Challenge:
Count the lines of the records below that contain the string "kern", and give only that number.

Excerpt from a dataset
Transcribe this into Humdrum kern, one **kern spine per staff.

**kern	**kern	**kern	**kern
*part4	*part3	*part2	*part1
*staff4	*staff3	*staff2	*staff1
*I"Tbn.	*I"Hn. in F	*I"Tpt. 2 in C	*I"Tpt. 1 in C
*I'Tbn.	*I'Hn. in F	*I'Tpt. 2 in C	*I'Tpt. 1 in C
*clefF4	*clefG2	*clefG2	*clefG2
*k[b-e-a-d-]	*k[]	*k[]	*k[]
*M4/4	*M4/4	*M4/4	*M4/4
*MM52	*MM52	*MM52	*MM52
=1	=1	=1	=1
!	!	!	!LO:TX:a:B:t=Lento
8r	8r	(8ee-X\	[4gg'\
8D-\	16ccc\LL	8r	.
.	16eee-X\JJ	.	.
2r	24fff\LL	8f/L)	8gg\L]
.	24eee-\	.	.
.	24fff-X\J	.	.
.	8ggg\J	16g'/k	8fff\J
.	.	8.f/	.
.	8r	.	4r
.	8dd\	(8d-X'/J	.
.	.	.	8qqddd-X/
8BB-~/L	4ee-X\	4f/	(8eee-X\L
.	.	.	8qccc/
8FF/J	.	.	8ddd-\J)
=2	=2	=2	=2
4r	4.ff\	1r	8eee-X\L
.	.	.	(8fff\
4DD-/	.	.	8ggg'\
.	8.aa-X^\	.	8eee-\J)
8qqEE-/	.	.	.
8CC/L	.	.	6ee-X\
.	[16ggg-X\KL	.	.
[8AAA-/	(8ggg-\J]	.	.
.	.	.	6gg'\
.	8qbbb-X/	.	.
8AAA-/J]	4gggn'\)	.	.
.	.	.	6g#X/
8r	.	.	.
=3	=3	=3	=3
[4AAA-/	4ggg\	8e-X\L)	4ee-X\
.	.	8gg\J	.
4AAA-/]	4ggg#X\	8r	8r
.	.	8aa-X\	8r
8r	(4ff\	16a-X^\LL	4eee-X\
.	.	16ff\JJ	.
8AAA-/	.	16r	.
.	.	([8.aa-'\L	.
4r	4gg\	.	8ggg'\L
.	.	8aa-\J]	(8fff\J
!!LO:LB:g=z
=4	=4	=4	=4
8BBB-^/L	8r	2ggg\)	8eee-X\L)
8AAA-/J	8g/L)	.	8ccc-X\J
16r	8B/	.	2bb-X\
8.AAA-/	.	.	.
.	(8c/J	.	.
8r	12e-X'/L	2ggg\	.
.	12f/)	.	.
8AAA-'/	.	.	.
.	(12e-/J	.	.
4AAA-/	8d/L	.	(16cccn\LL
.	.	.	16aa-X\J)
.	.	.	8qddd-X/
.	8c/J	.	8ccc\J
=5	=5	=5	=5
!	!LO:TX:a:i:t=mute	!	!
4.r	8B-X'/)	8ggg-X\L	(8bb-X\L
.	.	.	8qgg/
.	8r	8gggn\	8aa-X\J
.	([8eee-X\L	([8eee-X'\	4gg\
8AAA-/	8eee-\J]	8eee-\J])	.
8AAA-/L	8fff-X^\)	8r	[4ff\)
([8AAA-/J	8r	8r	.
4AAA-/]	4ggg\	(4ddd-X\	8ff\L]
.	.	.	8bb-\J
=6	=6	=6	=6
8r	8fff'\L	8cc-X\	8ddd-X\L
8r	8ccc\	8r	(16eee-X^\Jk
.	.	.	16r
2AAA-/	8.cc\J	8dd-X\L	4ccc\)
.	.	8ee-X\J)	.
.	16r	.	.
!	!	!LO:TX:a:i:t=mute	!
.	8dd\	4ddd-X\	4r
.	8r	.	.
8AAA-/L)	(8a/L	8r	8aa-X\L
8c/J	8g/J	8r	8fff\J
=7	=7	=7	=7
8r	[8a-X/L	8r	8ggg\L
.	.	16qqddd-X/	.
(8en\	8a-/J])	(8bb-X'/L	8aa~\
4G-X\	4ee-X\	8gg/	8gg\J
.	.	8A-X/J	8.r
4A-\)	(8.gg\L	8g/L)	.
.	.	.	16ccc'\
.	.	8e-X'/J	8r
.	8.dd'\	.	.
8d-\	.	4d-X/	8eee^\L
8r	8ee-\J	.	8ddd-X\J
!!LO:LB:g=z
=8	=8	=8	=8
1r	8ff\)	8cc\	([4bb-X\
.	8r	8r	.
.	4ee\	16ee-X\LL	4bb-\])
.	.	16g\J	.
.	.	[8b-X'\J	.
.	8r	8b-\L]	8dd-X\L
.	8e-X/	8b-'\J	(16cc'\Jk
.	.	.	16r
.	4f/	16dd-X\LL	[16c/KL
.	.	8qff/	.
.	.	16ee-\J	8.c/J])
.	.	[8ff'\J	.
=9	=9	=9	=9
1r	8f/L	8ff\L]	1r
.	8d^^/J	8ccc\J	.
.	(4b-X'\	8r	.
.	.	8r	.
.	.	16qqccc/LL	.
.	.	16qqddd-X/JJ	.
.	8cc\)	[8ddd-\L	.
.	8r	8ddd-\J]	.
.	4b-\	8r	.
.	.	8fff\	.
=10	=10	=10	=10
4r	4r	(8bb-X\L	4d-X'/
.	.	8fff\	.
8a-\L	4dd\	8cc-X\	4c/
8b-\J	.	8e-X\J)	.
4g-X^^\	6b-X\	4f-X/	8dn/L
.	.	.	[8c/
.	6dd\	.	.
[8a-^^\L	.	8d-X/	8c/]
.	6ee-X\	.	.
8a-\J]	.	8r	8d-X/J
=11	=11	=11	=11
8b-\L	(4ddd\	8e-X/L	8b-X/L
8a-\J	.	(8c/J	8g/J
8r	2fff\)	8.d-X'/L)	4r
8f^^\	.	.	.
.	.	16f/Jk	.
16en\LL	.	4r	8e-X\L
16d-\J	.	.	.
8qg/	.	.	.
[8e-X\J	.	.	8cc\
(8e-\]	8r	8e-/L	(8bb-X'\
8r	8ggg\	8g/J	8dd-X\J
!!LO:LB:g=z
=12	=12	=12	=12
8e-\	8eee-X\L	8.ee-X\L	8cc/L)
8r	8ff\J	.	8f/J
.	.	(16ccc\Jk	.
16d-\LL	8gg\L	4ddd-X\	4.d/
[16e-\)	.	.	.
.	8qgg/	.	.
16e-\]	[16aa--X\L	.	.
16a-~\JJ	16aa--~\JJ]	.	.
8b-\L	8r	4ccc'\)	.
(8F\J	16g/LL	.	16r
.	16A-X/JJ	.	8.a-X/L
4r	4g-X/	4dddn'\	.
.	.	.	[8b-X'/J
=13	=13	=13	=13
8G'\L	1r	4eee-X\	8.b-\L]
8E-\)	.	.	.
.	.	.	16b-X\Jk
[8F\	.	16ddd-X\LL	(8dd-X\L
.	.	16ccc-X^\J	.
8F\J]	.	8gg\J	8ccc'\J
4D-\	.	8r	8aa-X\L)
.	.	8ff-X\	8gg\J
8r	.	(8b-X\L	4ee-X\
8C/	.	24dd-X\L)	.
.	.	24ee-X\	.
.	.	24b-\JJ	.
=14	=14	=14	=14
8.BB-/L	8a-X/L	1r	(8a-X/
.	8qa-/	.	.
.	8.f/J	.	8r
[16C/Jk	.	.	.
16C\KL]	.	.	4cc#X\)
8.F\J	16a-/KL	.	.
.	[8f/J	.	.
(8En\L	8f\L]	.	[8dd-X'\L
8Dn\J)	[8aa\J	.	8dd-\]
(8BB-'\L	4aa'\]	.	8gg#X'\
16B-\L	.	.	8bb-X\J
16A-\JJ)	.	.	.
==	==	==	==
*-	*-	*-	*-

Answer to the problem:
2